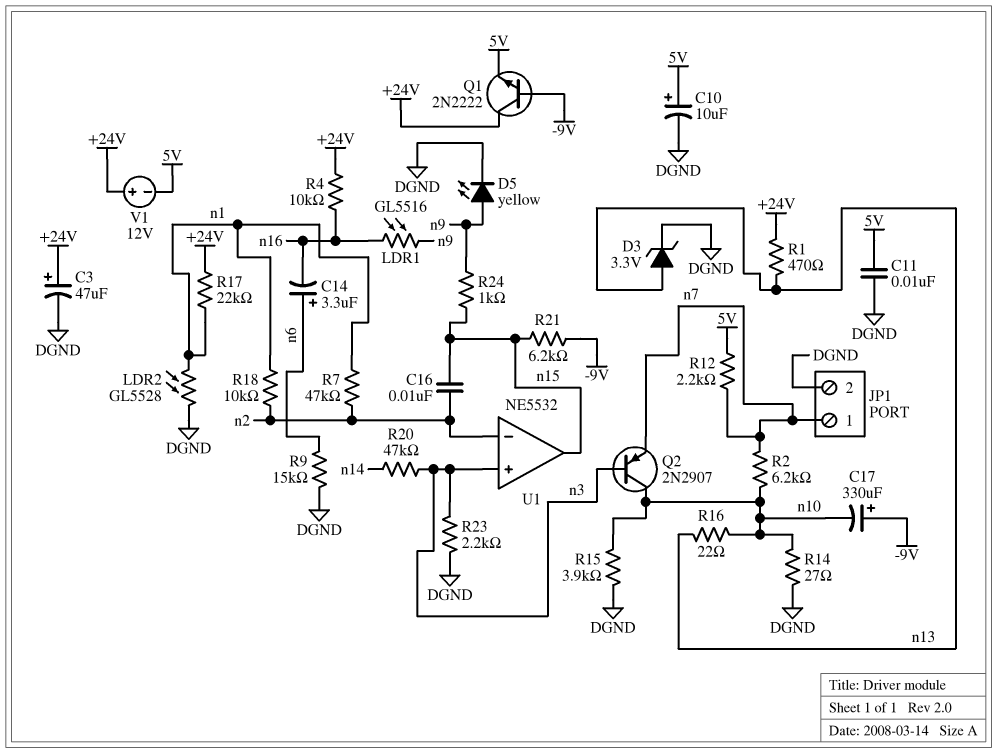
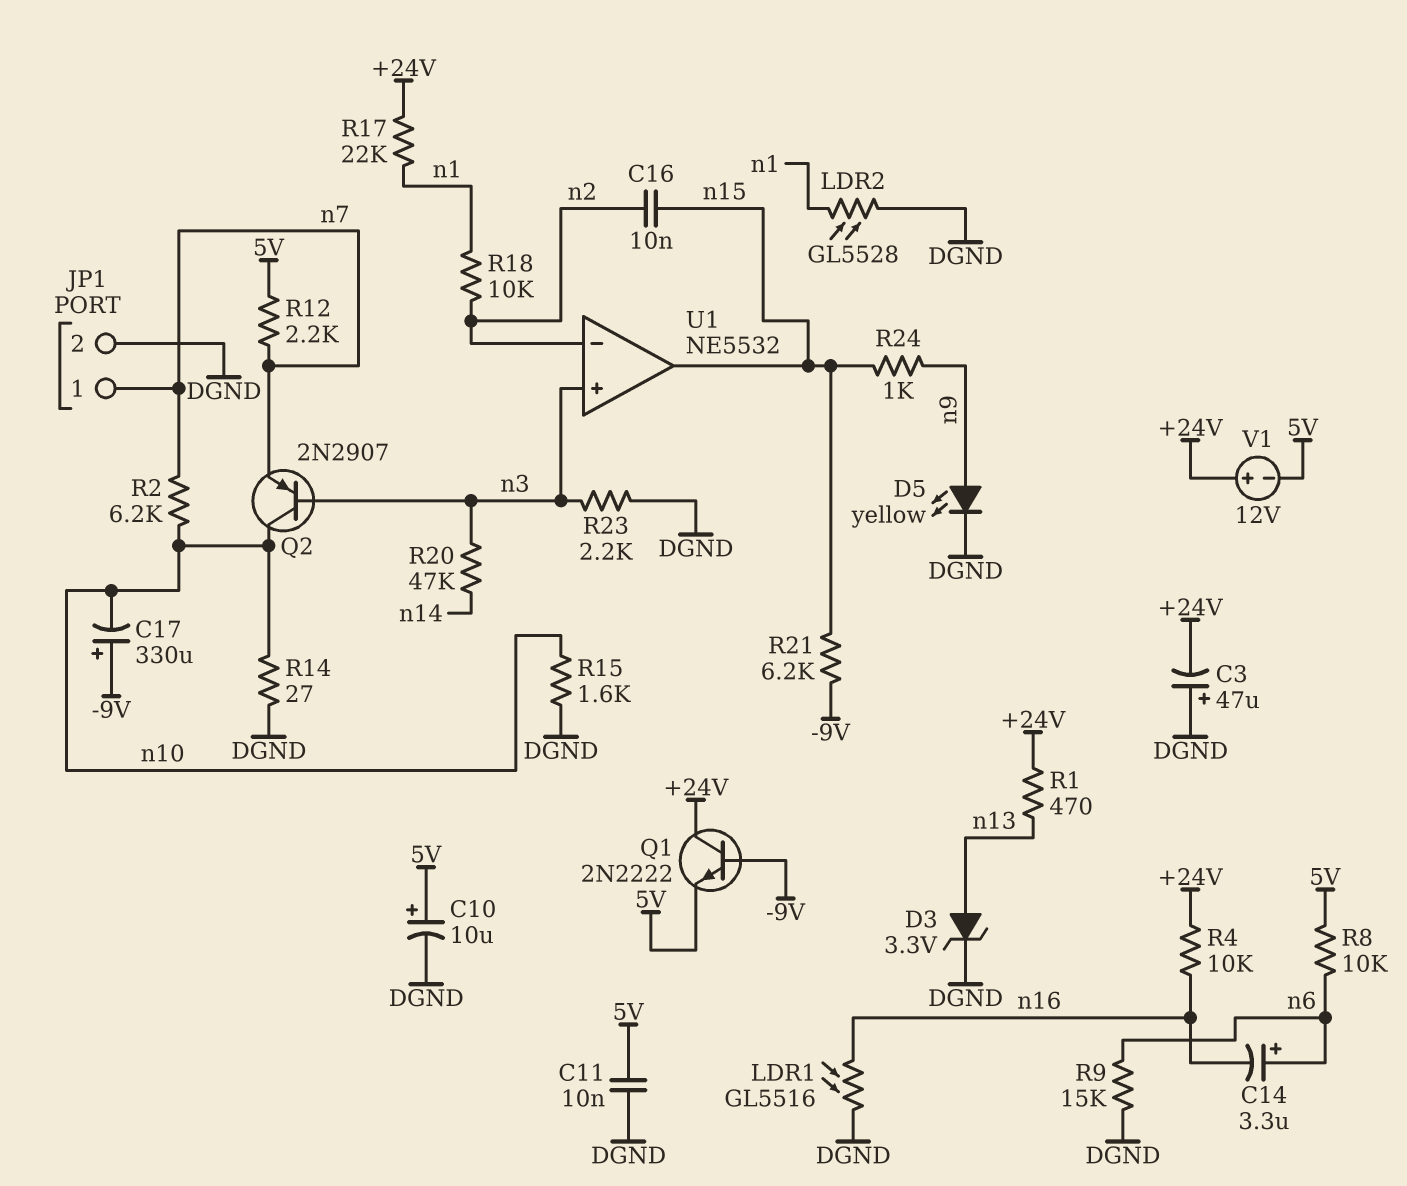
C3: 47uF (plus +24V, minus DGND) -> 47uF (plus DGND, minus +24V)
LDR1: GL5516 (n9, n16) -> GL5516 (DGND, n16)
R7: 47k (n1, n2) -> none
R8: none -> 10k (5V, n6)
R15: 3.9k (DGND, n10) -> 1.6k (DGND, n10)
R16: 22 (n10, n13) -> none

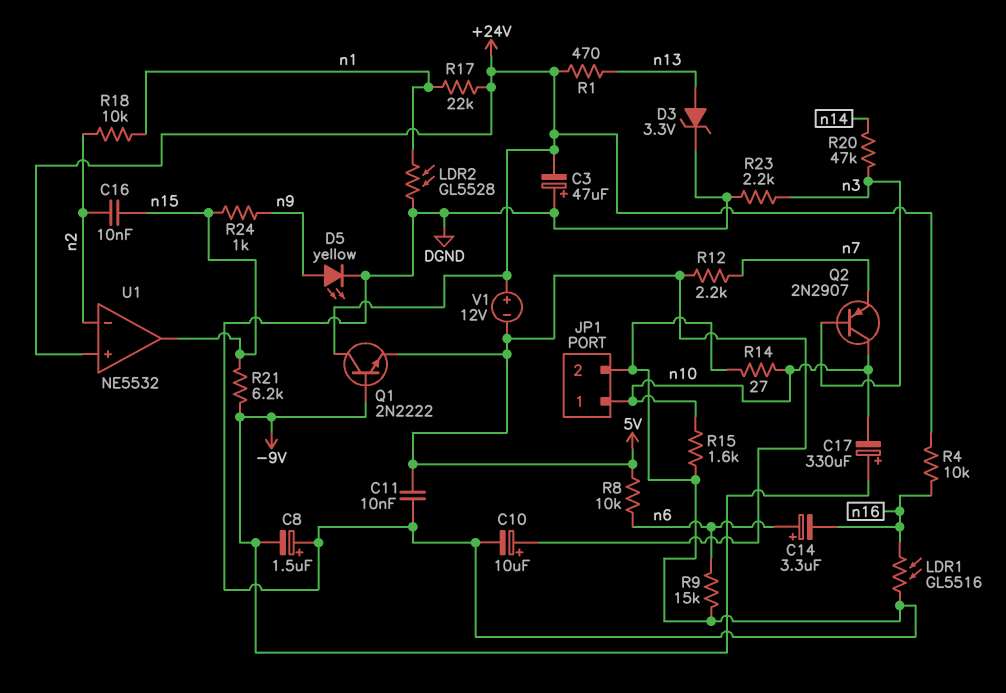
C8: none -> 1.5uF (plus DGND, minus -9V)
JP1 pin 1: n7 -> n10
R2: 6.2k (n7, n10) -> none
U1 pin in+: n3 -> +24V

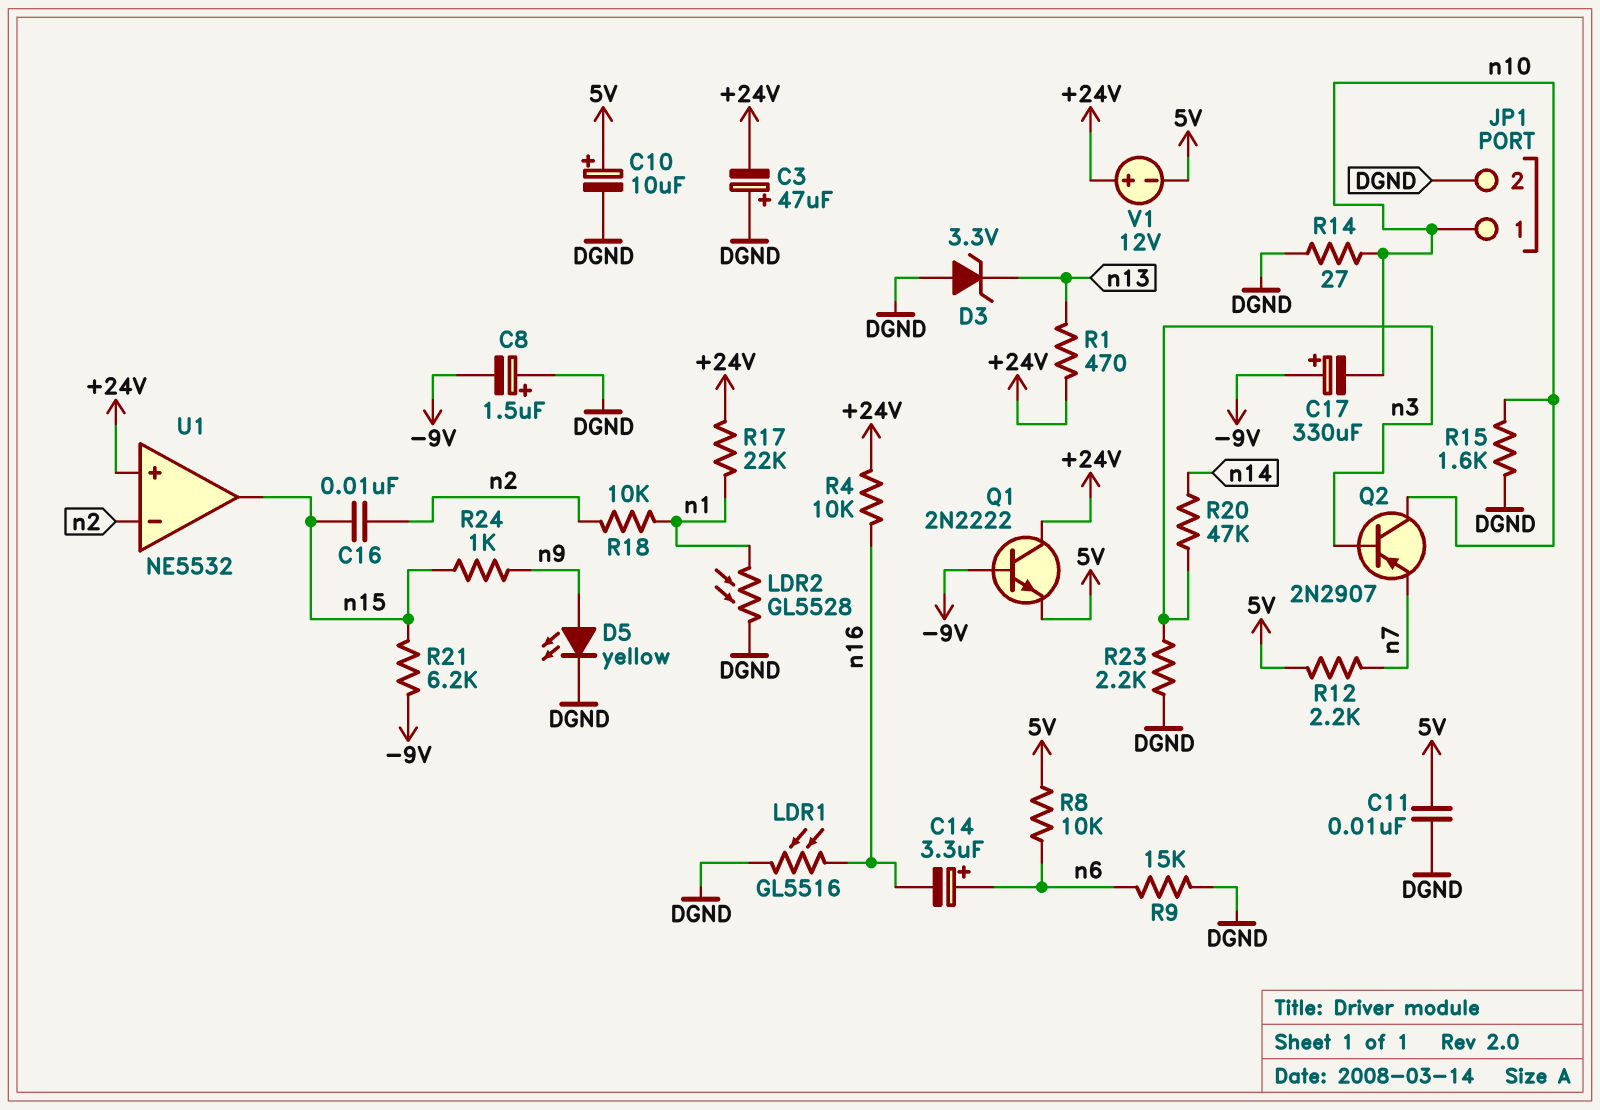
D3: zener 3.3V (A n13, K DGND) -> zener 3.3V (A DGND, K n13)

EXERCISE GOAL =
Search the entries above for the word "minus" and copy each line where it appears.

EXPECTED ANSWER =
C3: 47uF (plus +24V, minus DGND) -> 47uF (plus DGND, minus +24V)
C8: none -> 1.5uF (plus DGND, minus -9V)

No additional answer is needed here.